Try it: Copy the lines below, word for word, from the first through the line containing "(772, 196) = (258, 89): red". Leave the pictures out.

· · · · · · ·

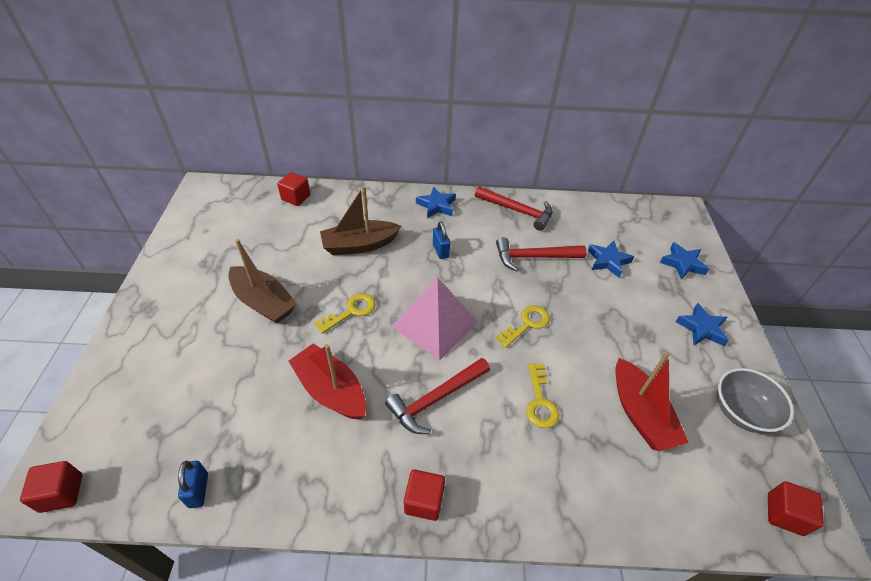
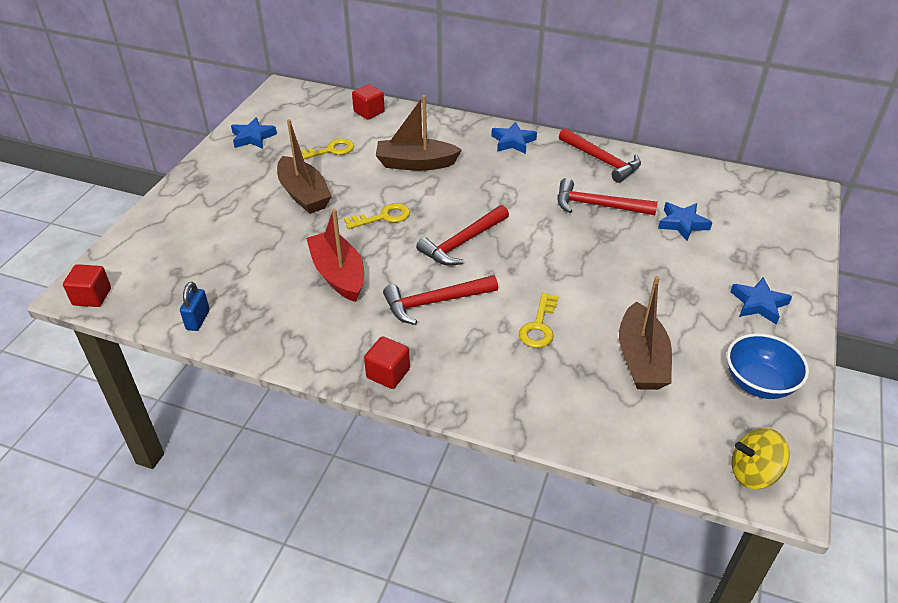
camera: 20 degrees right, 5 degrees down
(435, 324) = (462, 243): pink pyramid -> red hammer
(440, 251) = (497, 182): blue padlock -> none
(527, 324) = (558, 261): yellow key -> yellow key (330, 150)
(640, 414) = (641, 359): red boat -> brown boat
(682, 264) = (773, 242): blue star -> blue star (253, 137)
(741, 412) = (758, 383): grey bowl -> blue bowl
(784, 514) = (753, 473): red cube -> yellow spinning top

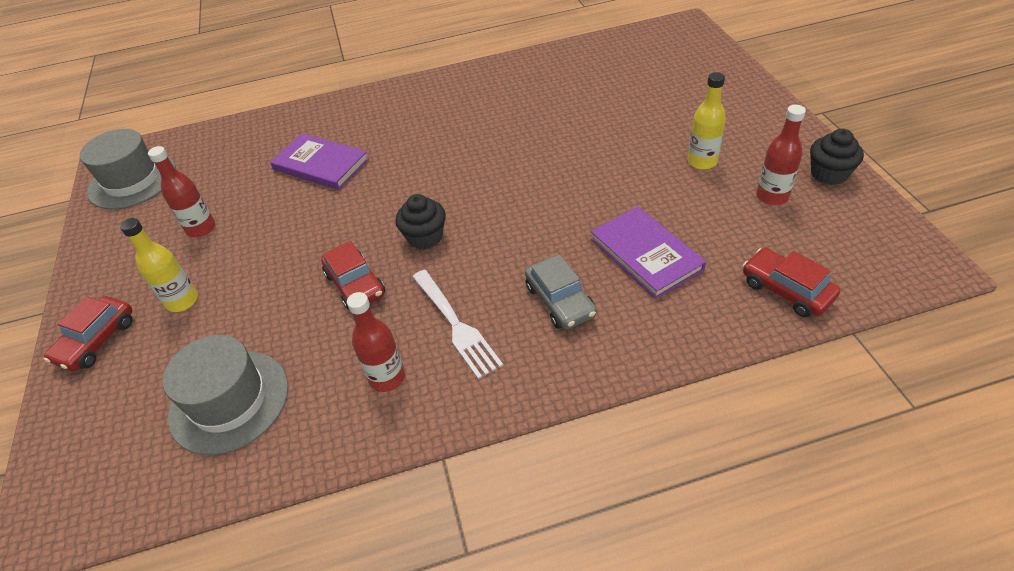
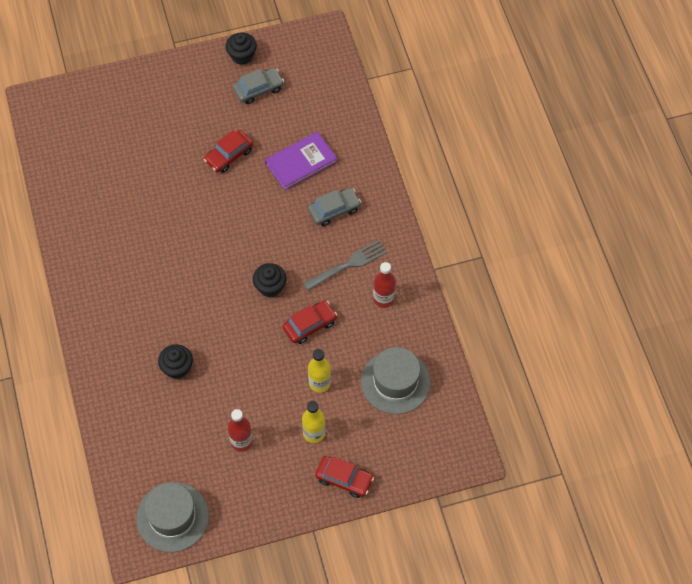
camera: 95 degrees left, 15 degrees up
(321, 164) = (177, 368): purple book -> black cupcake
(455, 325) = (348, 265): white fork -> grey fork
(702, 162) = (218, 120): yellow bottle -> yellow bottle (319, 383)
(772, 196) = (258, 89): red bottle -> grey car
(786, 290) = (336, 100): red car -> red car (229, 155)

· · · · · · ·

Task response:
camera: 20 degrees right, 5 degrees down
(435, 324) = (462, 243): pink pyramid -> red hammer
(440, 251) = (497, 182): blue padlock -> none
(527, 324) = (558, 261): yellow key -> yellow key (330, 150)
(640, 414) = (641, 359): red boat -> brown boat
(682, 264) = (773, 242): blue star -> blue star (253, 137)
(741, 412) = (758, 383): grey bowl -> blue bowl
(784, 514) = (753, 473): red cube -> yellow spinning top

camera: 95 degrees left, 15 degrees up
(321, 164) = (177, 368): purple book -> black cupcake
(455, 325) = (348, 265): white fork -> grey fork
(702, 162) = (218, 120): yellow bottle -> yellow bottle (319, 383)
(772, 196) = (258, 89): red bottle -> grey car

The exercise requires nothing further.